◆ ENTRIES SUPPLIED

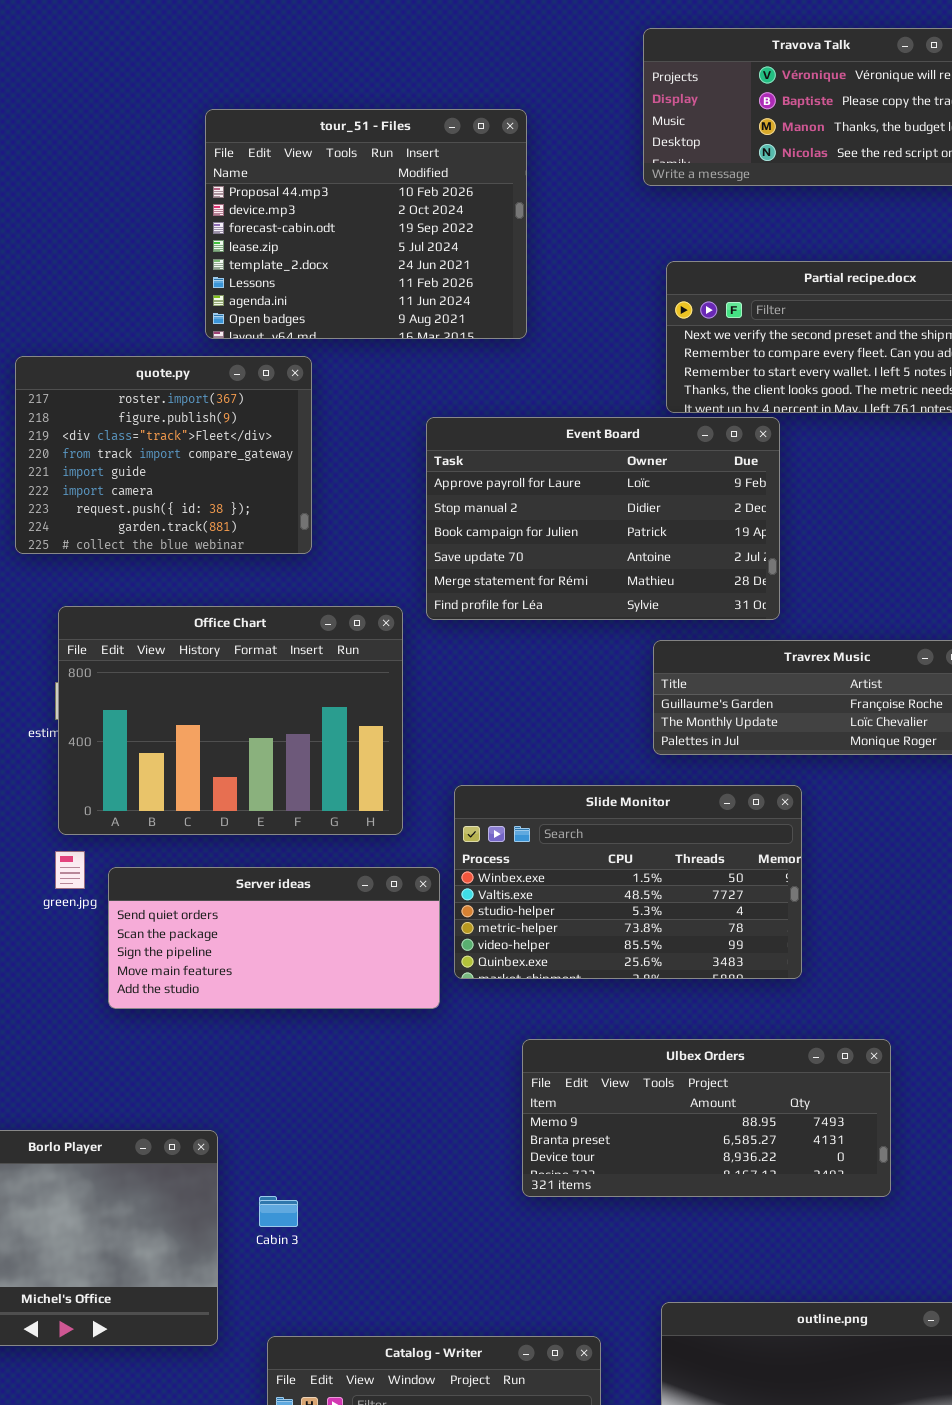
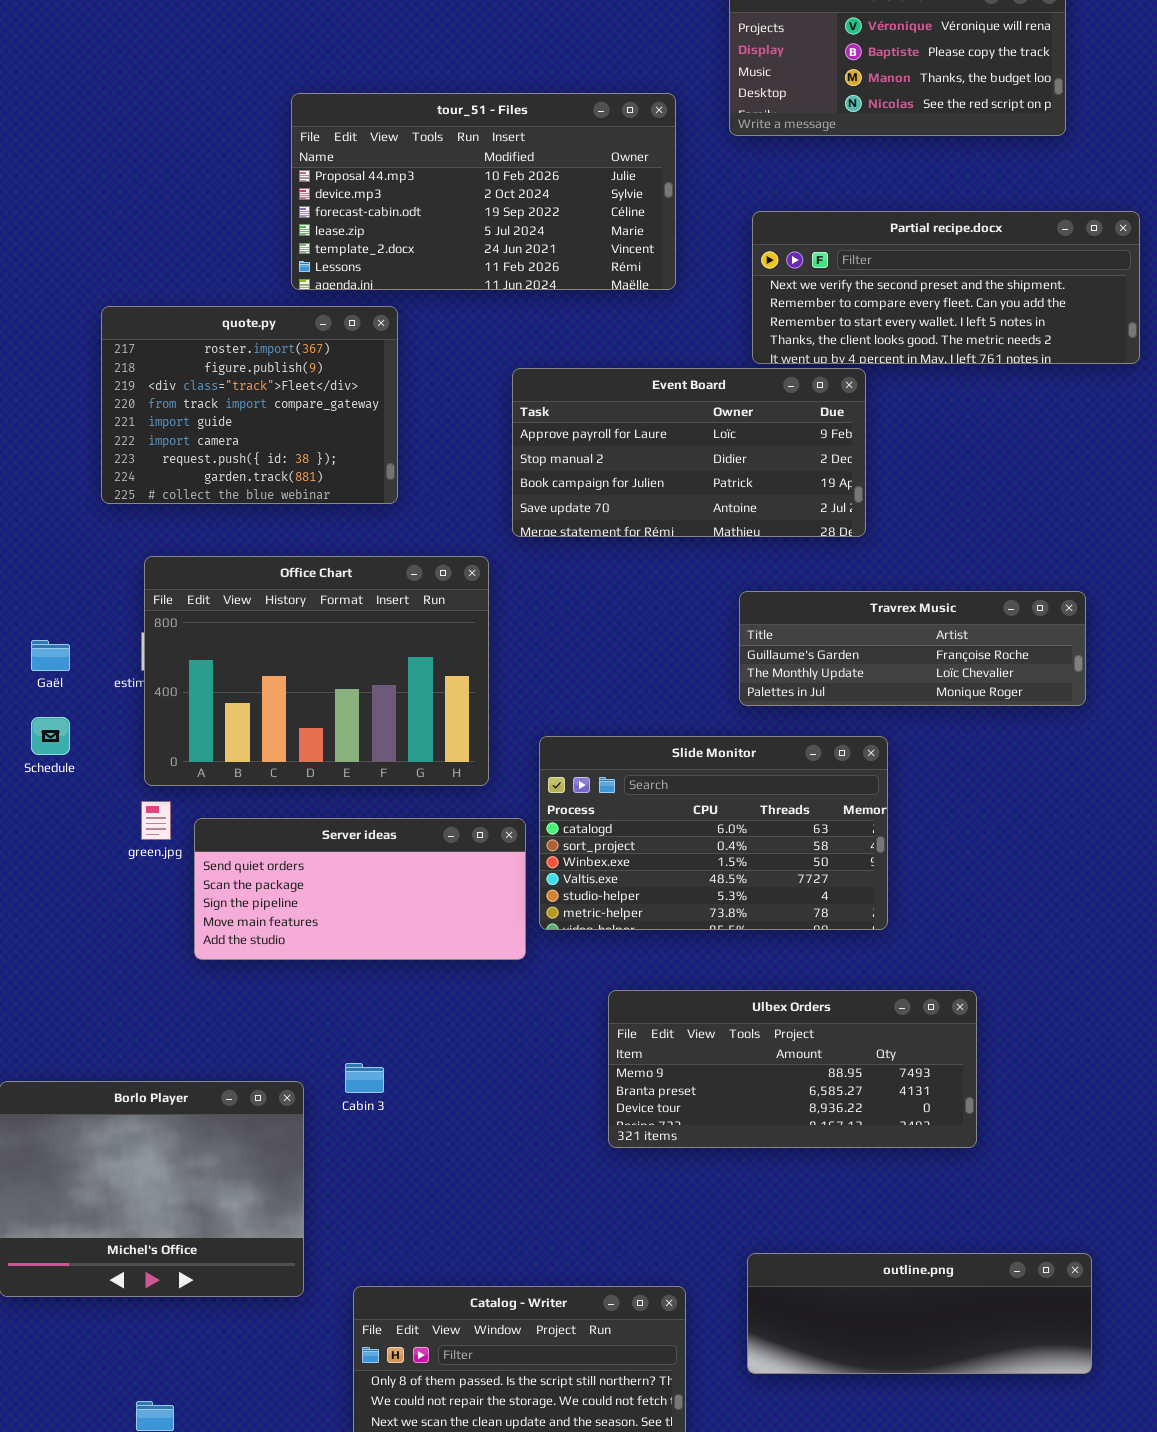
tour_51 - Files: [205,109,527,339] -> [291,93,676,290], resized
Event Board: [426,417,780,620] -> [512,368,866,537], resized
Slide Monitor: [454,785,802,979] -> [539,736,888,930], scrolled up 2 rows
Cabin 3: [259,1196,298,1227] -> [345,1063,384,1093], moved

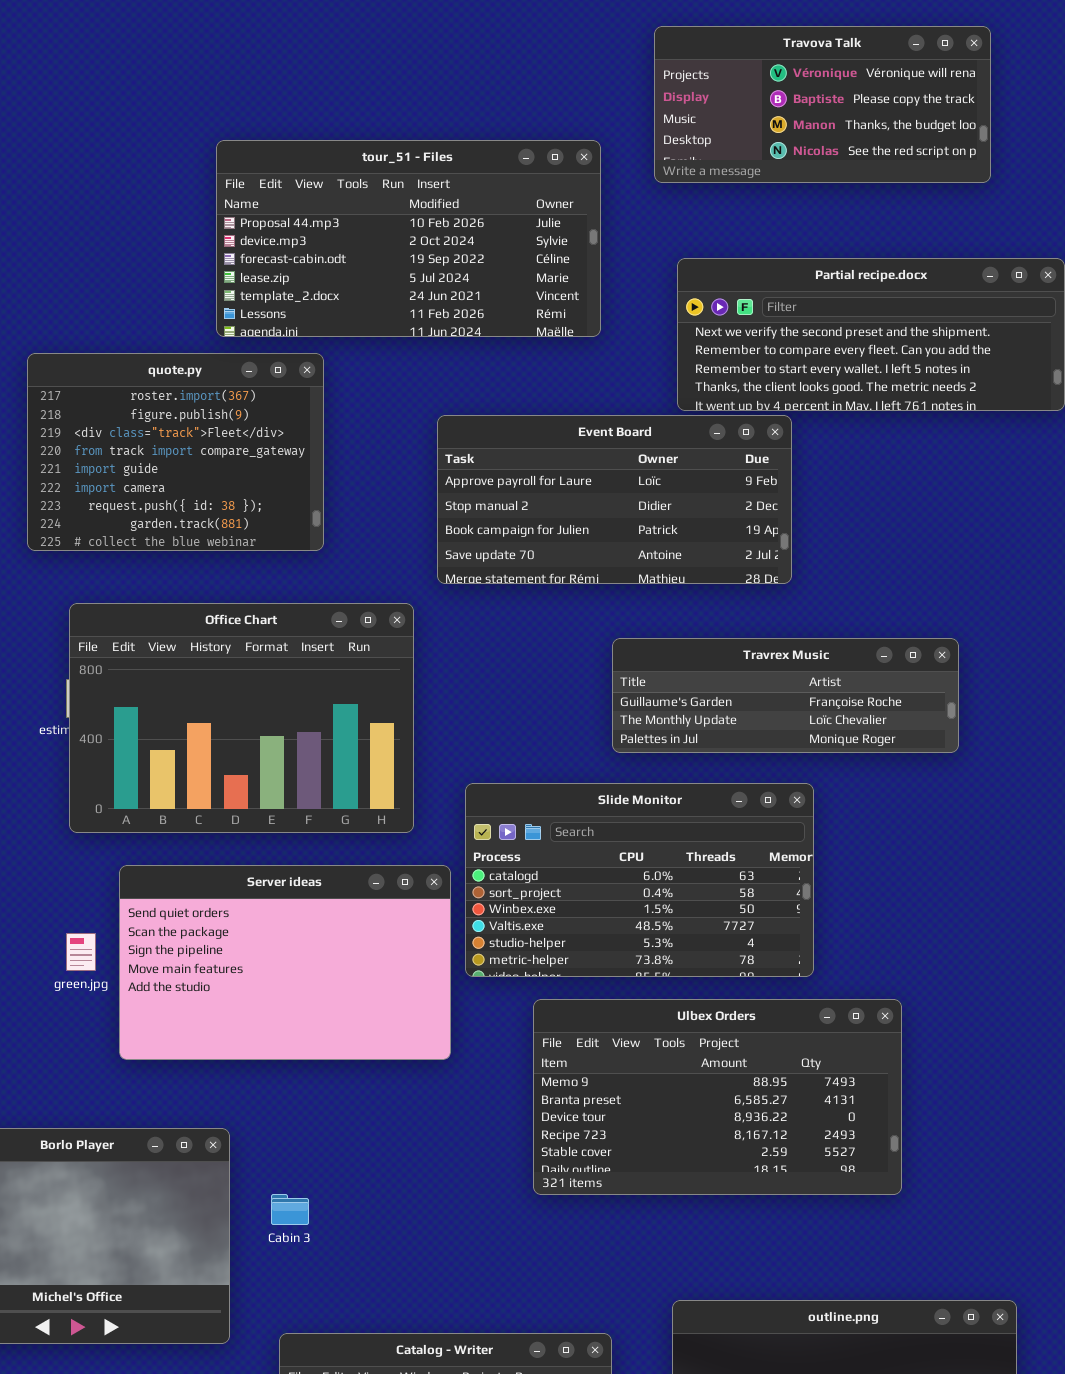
Travrex Music: [739,591,1086,706] -> [612,638,959,753], moved
green.jpg: [141,801,171,840] -> [66,933,96,971], moved
Server ideas: [194,818,526,960] -> [119,865,451,1060], resized
Ulbex Orders: [608,990,977,1148] -> [533,999,902,1195], resized
Cabin 3: [345,1063,384,1093] -> [271,1194,309,1225], moved

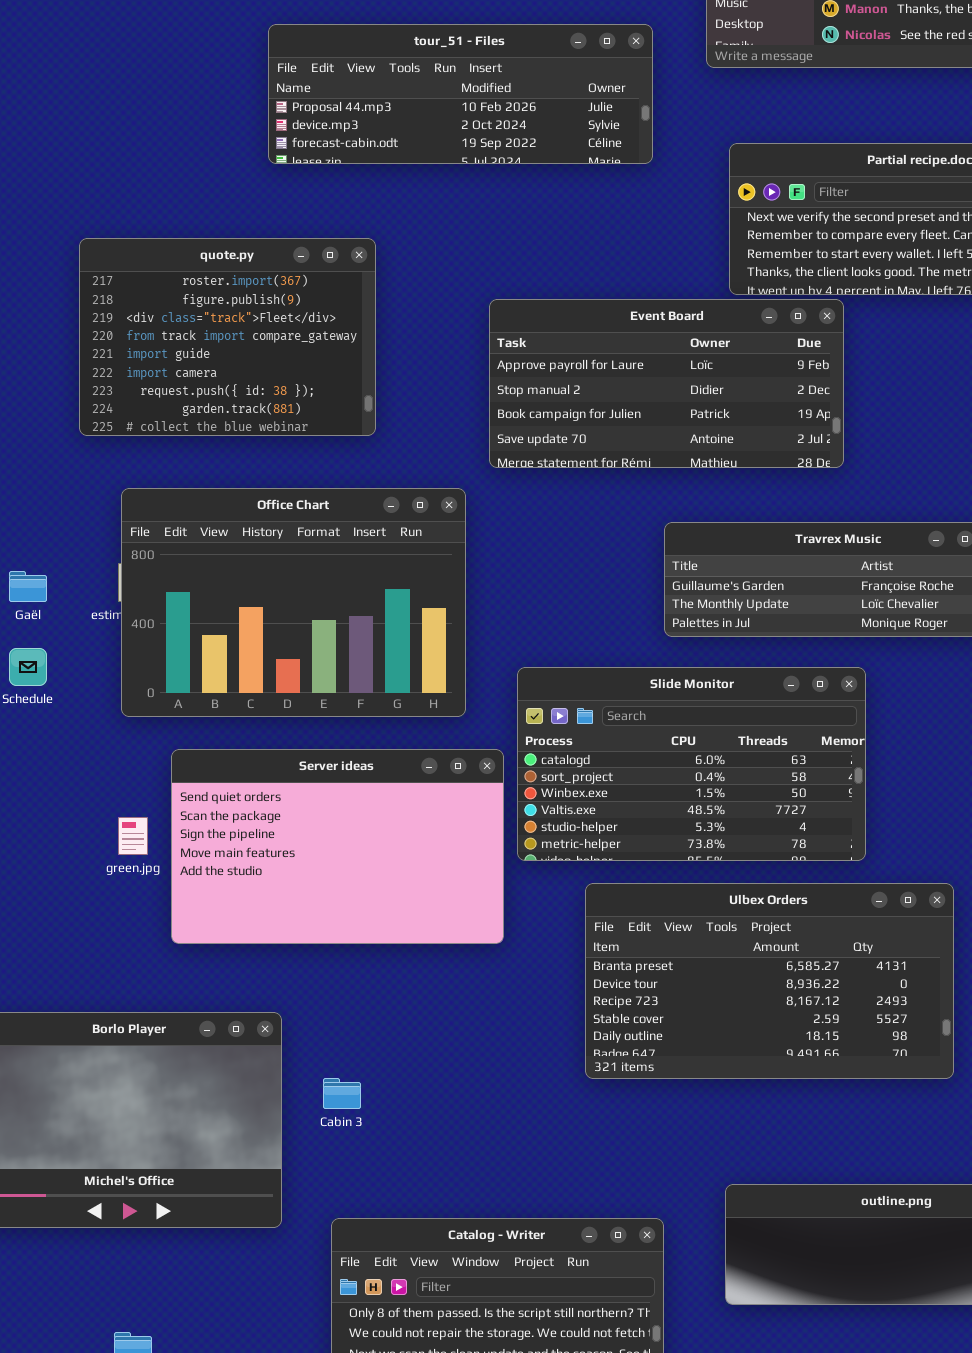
tour_51 - Files: [216,140,601,337] -> [268,24,653,164], resized
Ulbex Orders: [533,999,902,1195] -> [585,883,954,1079], scrolled down 1 row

◆ THE PROBLEM
Restate the lines of the records exactly, starting at the first and stopping after the line with "tour_51 - Files: [216,140,601,337]". Leave out any picture.

◆ TASK OUTPUT
tour_51 - Files: [205,109,527,339] -> [291,93,676,290], resized
Event Board: [426,417,780,620] -> [512,368,866,537], resized
Slide Monitor: [454,785,802,979] -> [539,736,888,930], scrolled up 2 rows
Cabin 3: [259,1196,298,1227] -> [345,1063,384,1093], moved

Travrex Music: [739,591,1086,706] -> [612,638,959,753], moved
green.jpg: [141,801,171,840] -> [66,933,96,971], moved
Server ideas: [194,818,526,960] -> [119,865,451,1060], resized
Ulbex Orders: [608,990,977,1148] -> [533,999,902,1195], resized
Cabin 3: [345,1063,384,1093] -> [271,1194,309,1225], moved

tour_51 - Files: [216,140,601,337] -> [268,24,653,164], resized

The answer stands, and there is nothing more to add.